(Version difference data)
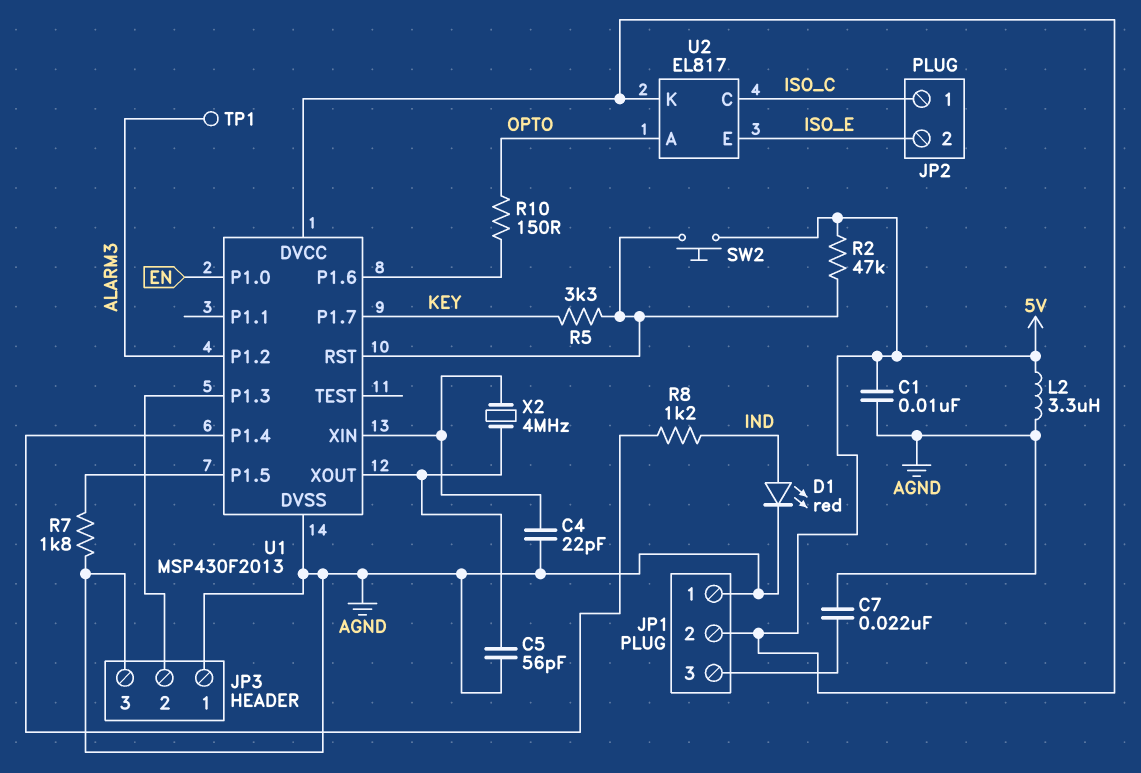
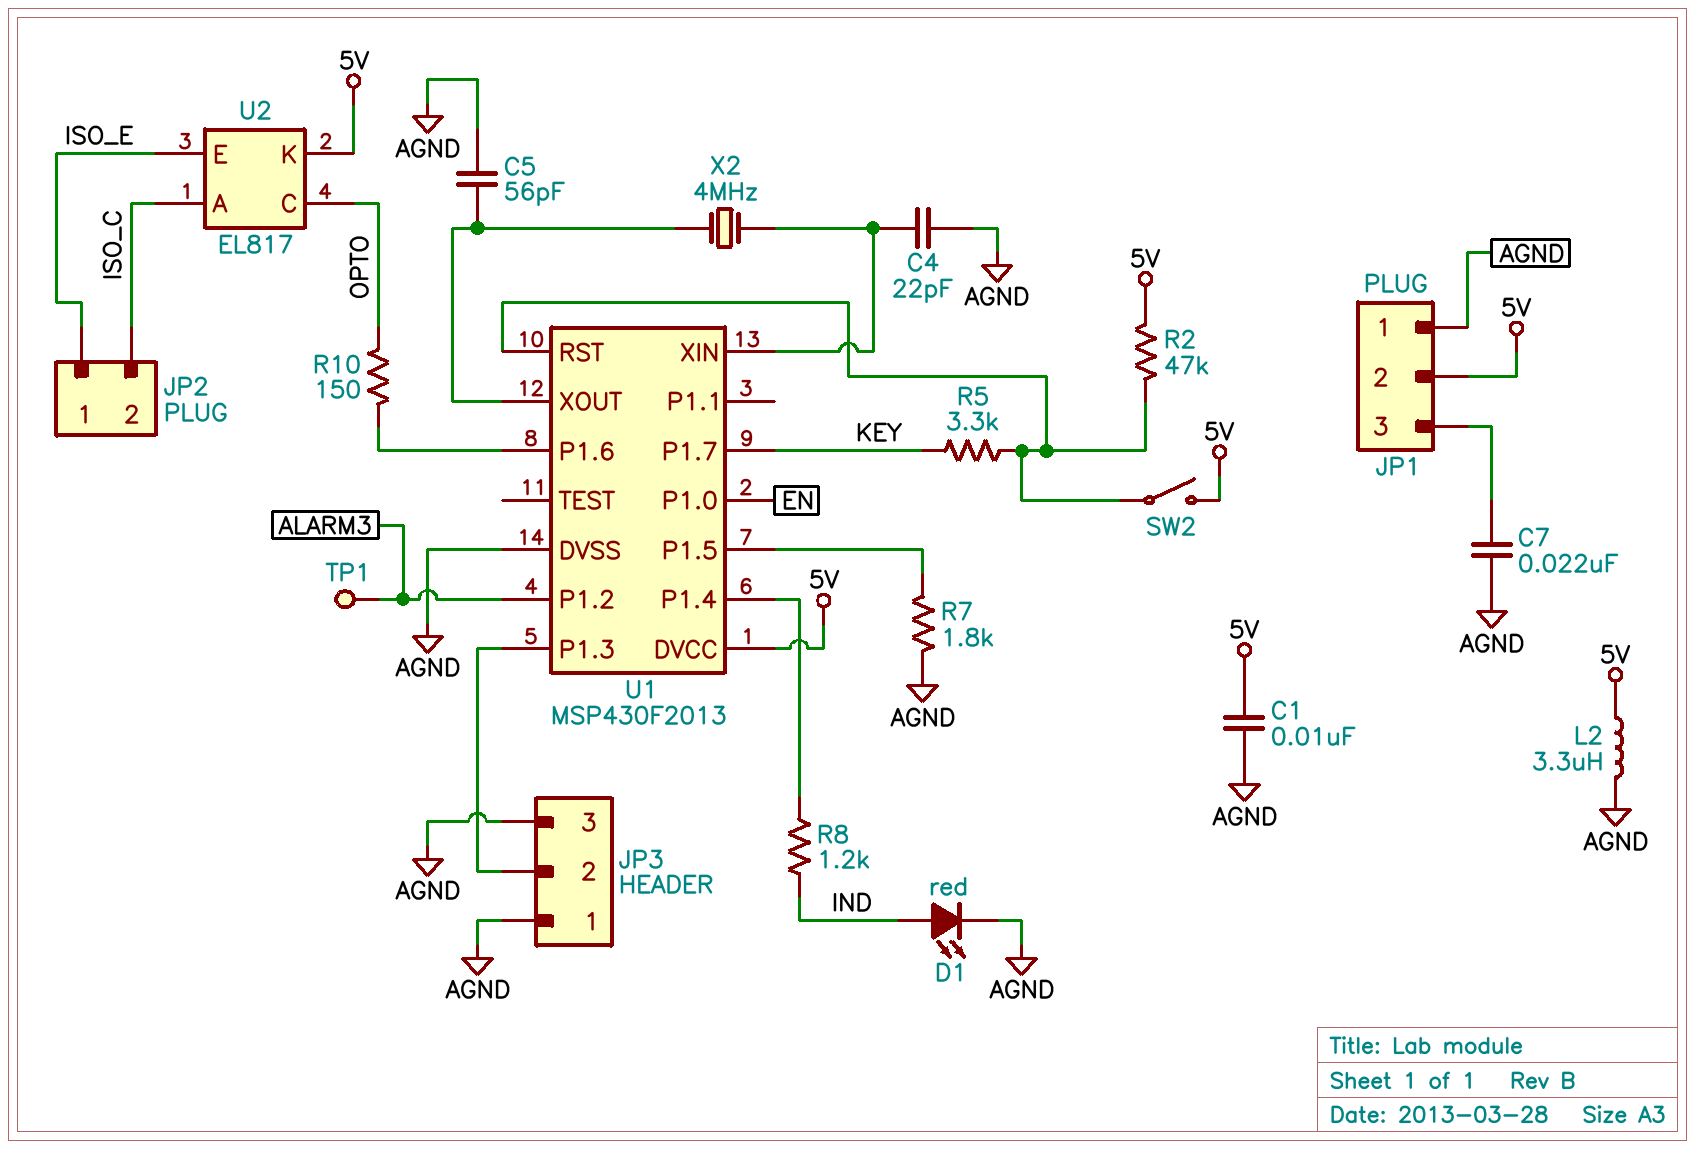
JP2 pin 1: ISO_C -> ISO_E
JP2 pin 2: ISO_E -> ISO_C
SW2: button (5V, U1/RST) -> switch (5V, U1/RST)
U2 pin A: OPTO -> ISO_C
U2 pin C: ISO_C -> OPTO

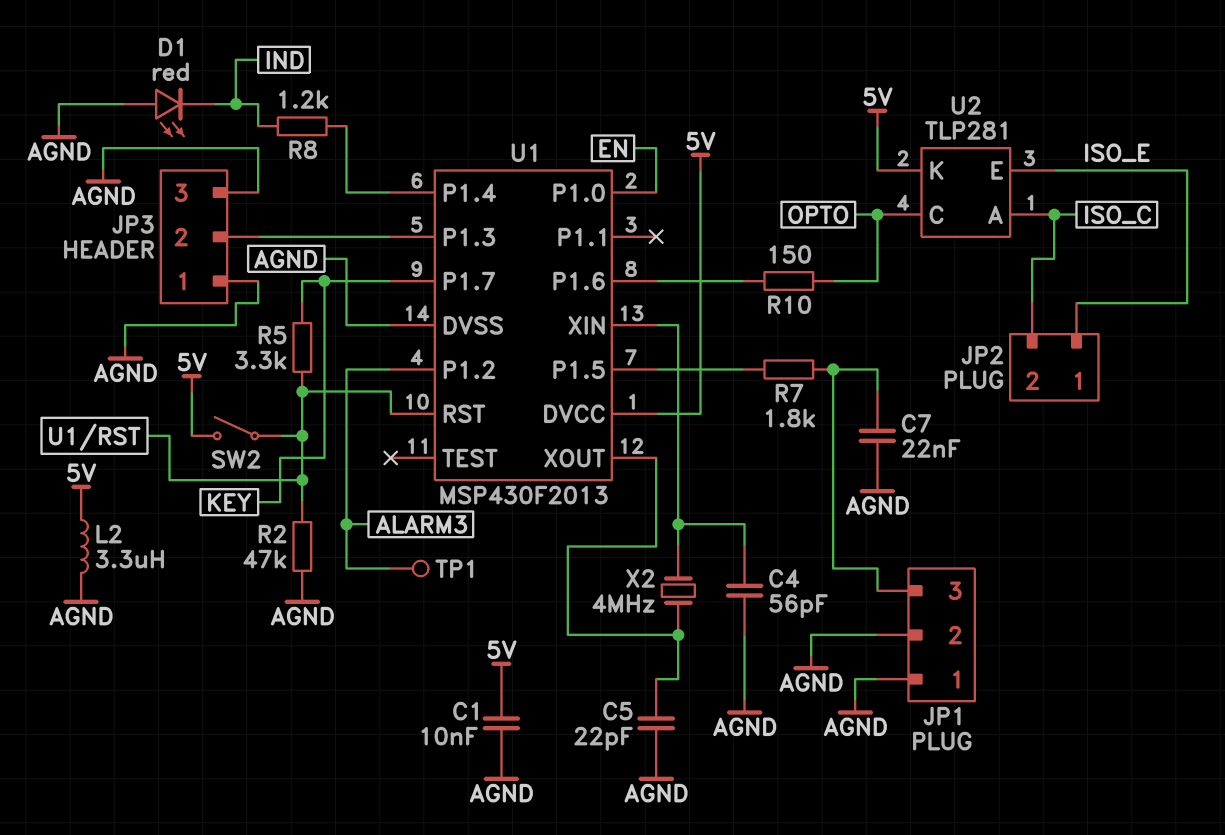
C4: 22pF (AGND, U1/XIN) -> 56pF (AGND, U1/XIN)
C5: 56pF (AGND, U1/XOUT) -> 22pF (AGND, U1/XOUT)
D1: LED red (A IND, K AGND) -> LED red (A AGND, K IND)
JP1 pin 2: 5V -> AGND
R2: 47k (5V, U1/RST) -> 47k (AGND, U1/RST)
R7: 1.8k (AGND, U1/P1.5) -> 1.8k (JP1/3, U1/P1.5)
U2: EL817 -> TLP281

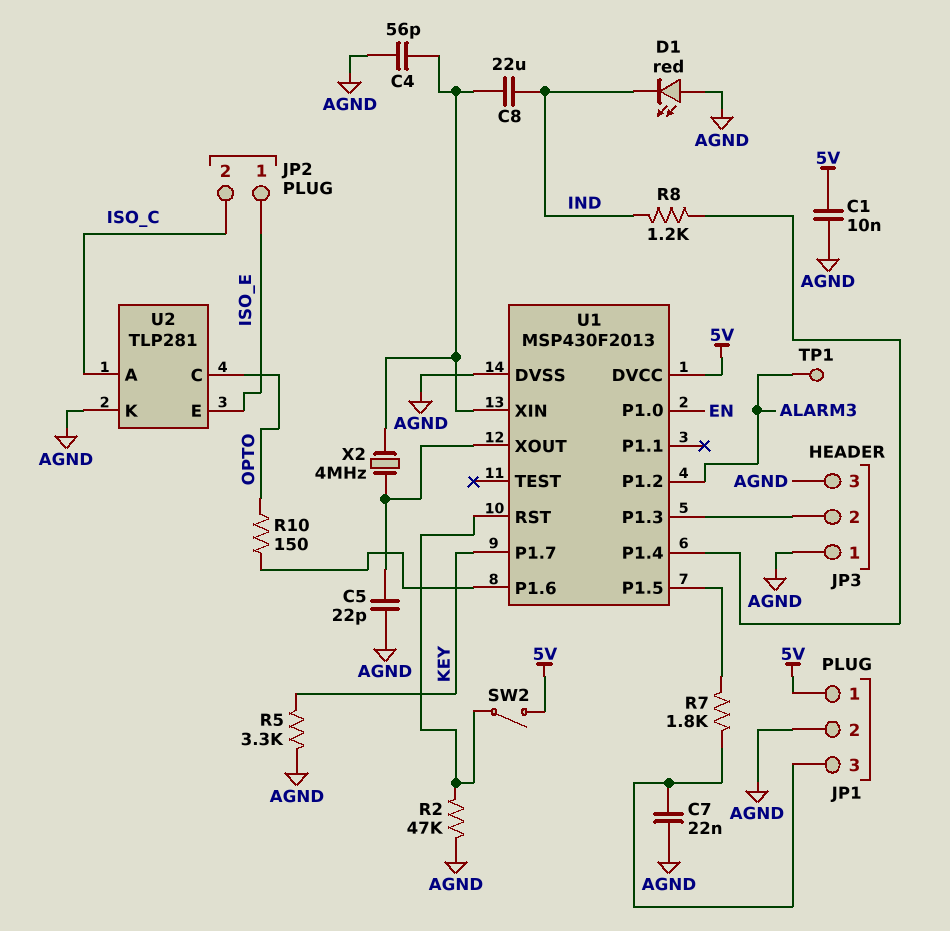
C8: none -> 22uF (IND, U1/XIN)
JP1 pin 1: AGND -> 5V
L2: 3.3uH (5V, AGND) -> none
R5: 3.3k (KEY, U1/RST) -> 3.3k (AGND, KEY)
U2 pin K: 5V -> AGND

What the task requires: Every line above goes into the copy unchanged; the pictures do not.

Response:
JP2 pin 1: ISO_C -> ISO_E
JP2 pin 2: ISO_E -> ISO_C
SW2: button (5V, U1/RST) -> switch (5V, U1/RST)
U2 pin A: OPTO -> ISO_C
U2 pin C: ISO_C -> OPTO

C4: 22pF (AGND, U1/XIN) -> 56pF (AGND, U1/XIN)
C5: 56pF (AGND, U1/XOUT) -> 22pF (AGND, U1/XOUT)
D1: LED red (A IND, K AGND) -> LED red (A AGND, K IND)
JP1 pin 2: 5V -> AGND
R2: 47k (5V, U1/RST) -> 47k (AGND, U1/RST)
R7: 1.8k (AGND, U1/P1.5) -> 1.8k (JP1/3, U1/P1.5)
U2: EL817 -> TLP281

C8: none -> 22uF (IND, U1/XIN)
JP1 pin 1: AGND -> 5V
L2: 3.3uH (5V, AGND) -> none
R5: 3.3k (KEY, U1/RST) -> 3.3k (AGND, KEY)
U2 pin K: 5V -> AGND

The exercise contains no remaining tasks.